#### Task prompt
Your answer should be the records, copied exactly, with the pictures removed.

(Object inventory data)
*****

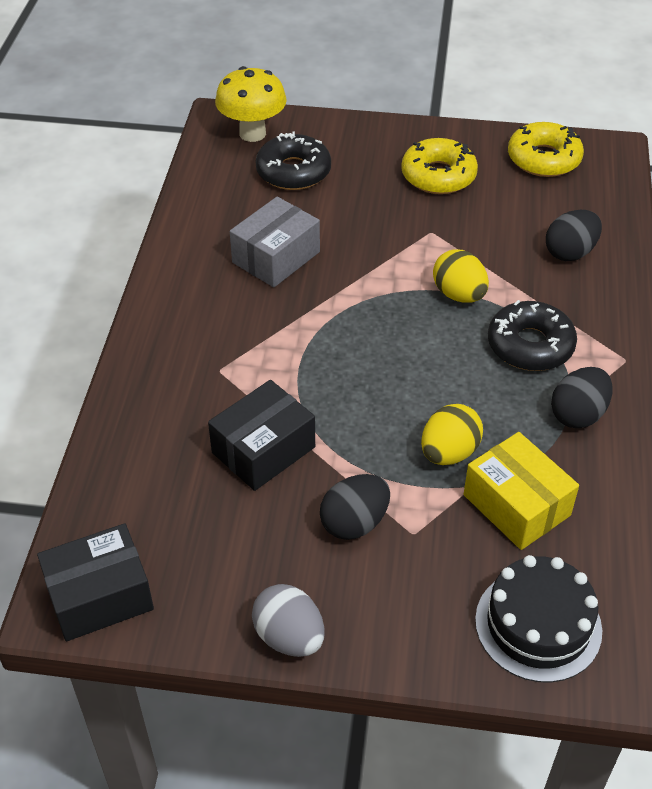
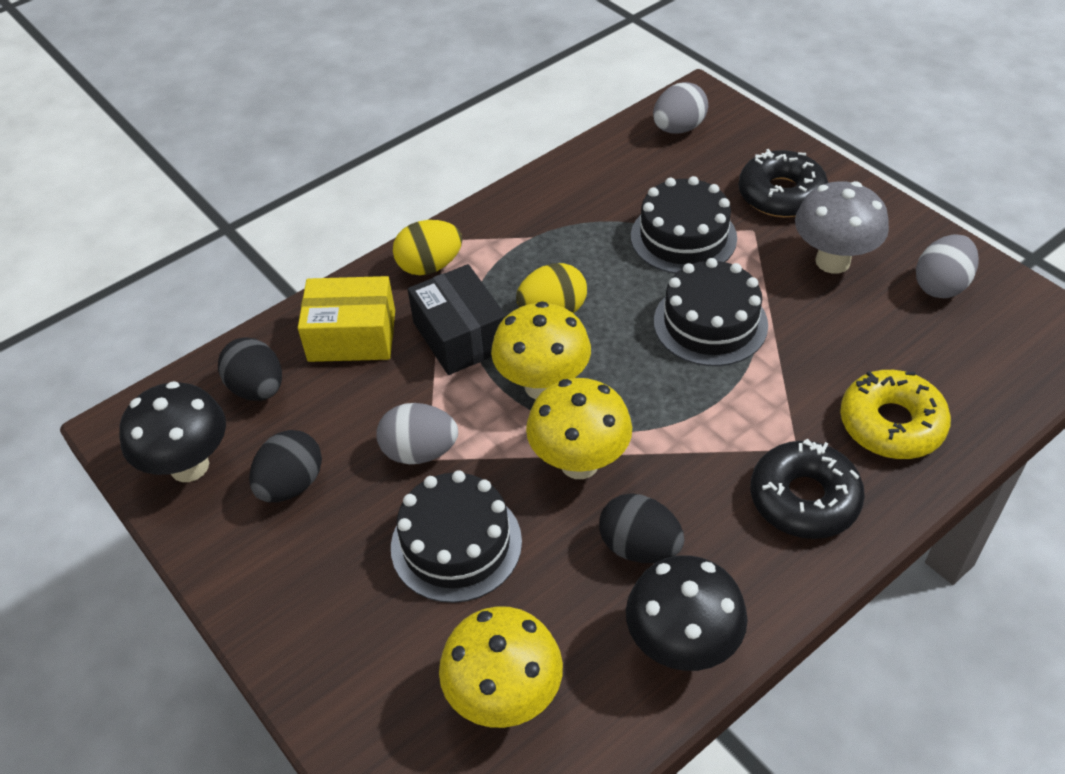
black box: [37,523,154,641] [208,380,315,491] = 2 -> [408,264,506,375] = 1
black cake: [475,555,602,683] = 1 -> [391,470,522,603] [631,176,737,274] [654,258,768,366] = 3
black mushroom: none = 0 -> [119,381,226,482] [626,555,748,671] = 2
grey box: [230,197,320,287] = 1 -> none = 0
grey egg: [252,584,325,657] = 1 -> [376,403,458,464] [653,82,708,133] [916,234,979,298] = 3
grey mushroom: none = 0 -> [795,181,889,274] = 1
yellow donut: [401,138,478,194] [508,122,584,177] = 2 -> [840,370,951,459] = 1
yellow mushroom: [215,66,287,142] = 1 -> [439,606,563,728] [491,301,591,399] [526,378,632,479] = 3

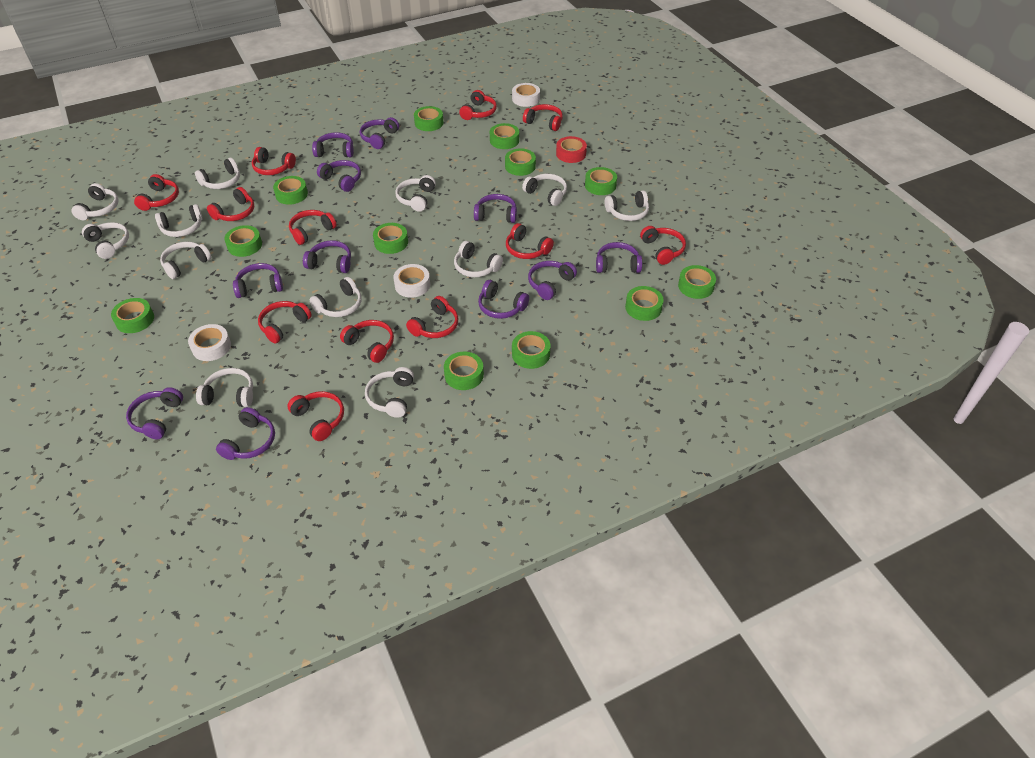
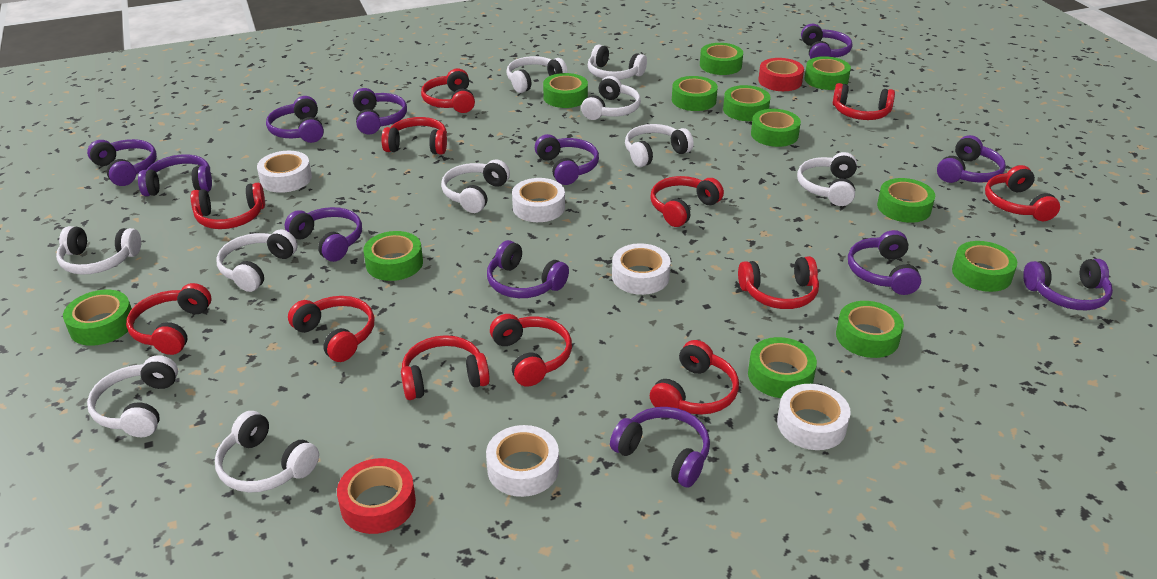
purple headphones: [126,387,183,439] [216,407,275,460] [233,263,283,298] [303,240,351,273] [312,132,354,157] [317,160,361,192] [360,117,399,149] [474,194,517,223] [478,280,529,319] [528,261,577,300] [596,242,642,273] = 11 -> [87,139,157,186] [138,154,212,196] [266,96,324,143] [285,207,362,262] [353,88,407,134] [487,240,569,298] [535,134,599,185] [610,407,710,488] [801,24,852,59] [848,230,921,295] [937,135,1006,183] [1023,259,1113,311] = 12
red tape: [556,136,587,163] = 1 -> [337,458,416,534] [758,58,804,91] = 2
white headphones: [71,183,118,220] [82,222,129,259] [155,204,203,237] [160,242,211,279] [195,158,240,189] [196,368,253,407] [310,277,362,317] [365,367,414,418] [395,175,436,212] [454,241,503,277] [522,174,567,206] [604,190,649,221] = 12 -> [56,226,141,275] [87,355,178,437] [215,411,319,492] [217,229,298,292] [441,159,510,213] [506,56,568,93] [581,76,641,120] [588,45,647,80] [625,124,694,167] [797,152,857,206] = 10
white tape: [188,324,231,361] [393,264,430,298] [512,83,540,107] = 3 -> [257,151,312,193] [486,425,559,497] [512,178,565,222] [612,243,670,295] [777,384,851,450] = 5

*****

#### Result for this task
black box: [37,523,154,641] [208,380,315,491] = 2 -> [408,264,506,375] = 1
black cake: [475,555,602,683] = 1 -> [391,470,522,603] [631,176,737,274] [654,258,768,366] = 3
black mushroom: none = 0 -> [119,381,226,482] [626,555,748,671] = 2
grey box: [230,197,320,287] = 1 -> none = 0
grey egg: [252,584,325,657] = 1 -> [376,403,458,464] [653,82,708,133] [916,234,979,298] = 3
grey mushroom: none = 0 -> [795,181,889,274] = 1
yellow donut: [401,138,478,194] [508,122,584,177] = 2 -> [840,370,951,459] = 1
yellow mushroom: [215,66,287,142] = 1 -> [439,606,563,728] [491,301,591,399] [526,378,632,479] = 3

purple headphones: [126,387,183,439] [216,407,275,460] [233,263,283,298] [303,240,351,273] [312,132,354,157] [317,160,361,192] [360,117,399,149] [474,194,517,223] [478,280,529,319] [528,261,577,300] [596,242,642,273] = 11 -> [87,139,157,186] [138,154,212,196] [266,96,324,143] [285,207,362,262] [353,88,407,134] [487,240,569,298] [535,134,599,185] [610,407,710,488] [801,24,852,59] [848,230,921,295] [937,135,1006,183] [1023,259,1113,311] = 12
red tape: [556,136,587,163] = 1 -> [337,458,416,534] [758,58,804,91] = 2
white headphones: [71,183,118,220] [82,222,129,259] [155,204,203,237] [160,242,211,279] [195,158,240,189] [196,368,253,407] [310,277,362,317] [365,367,414,418] [395,175,436,212] [454,241,503,277] [522,174,567,206] [604,190,649,221] = 12 -> [56,226,141,275] [87,355,178,437] [215,411,319,492] [217,229,298,292] [441,159,510,213] [506,56,568,93] [581,76,641,120] [588,45,647,80] [625,124,694,167] [797,152,857,206] = 10
white tape: [188,324,231,361] [393,264,430,298] [512,83,540,107] = 3 -> [257,151,312,193] [486,425,559,497] [512,178,565,222] [612,243,670,295] [777,384,851,450] = 5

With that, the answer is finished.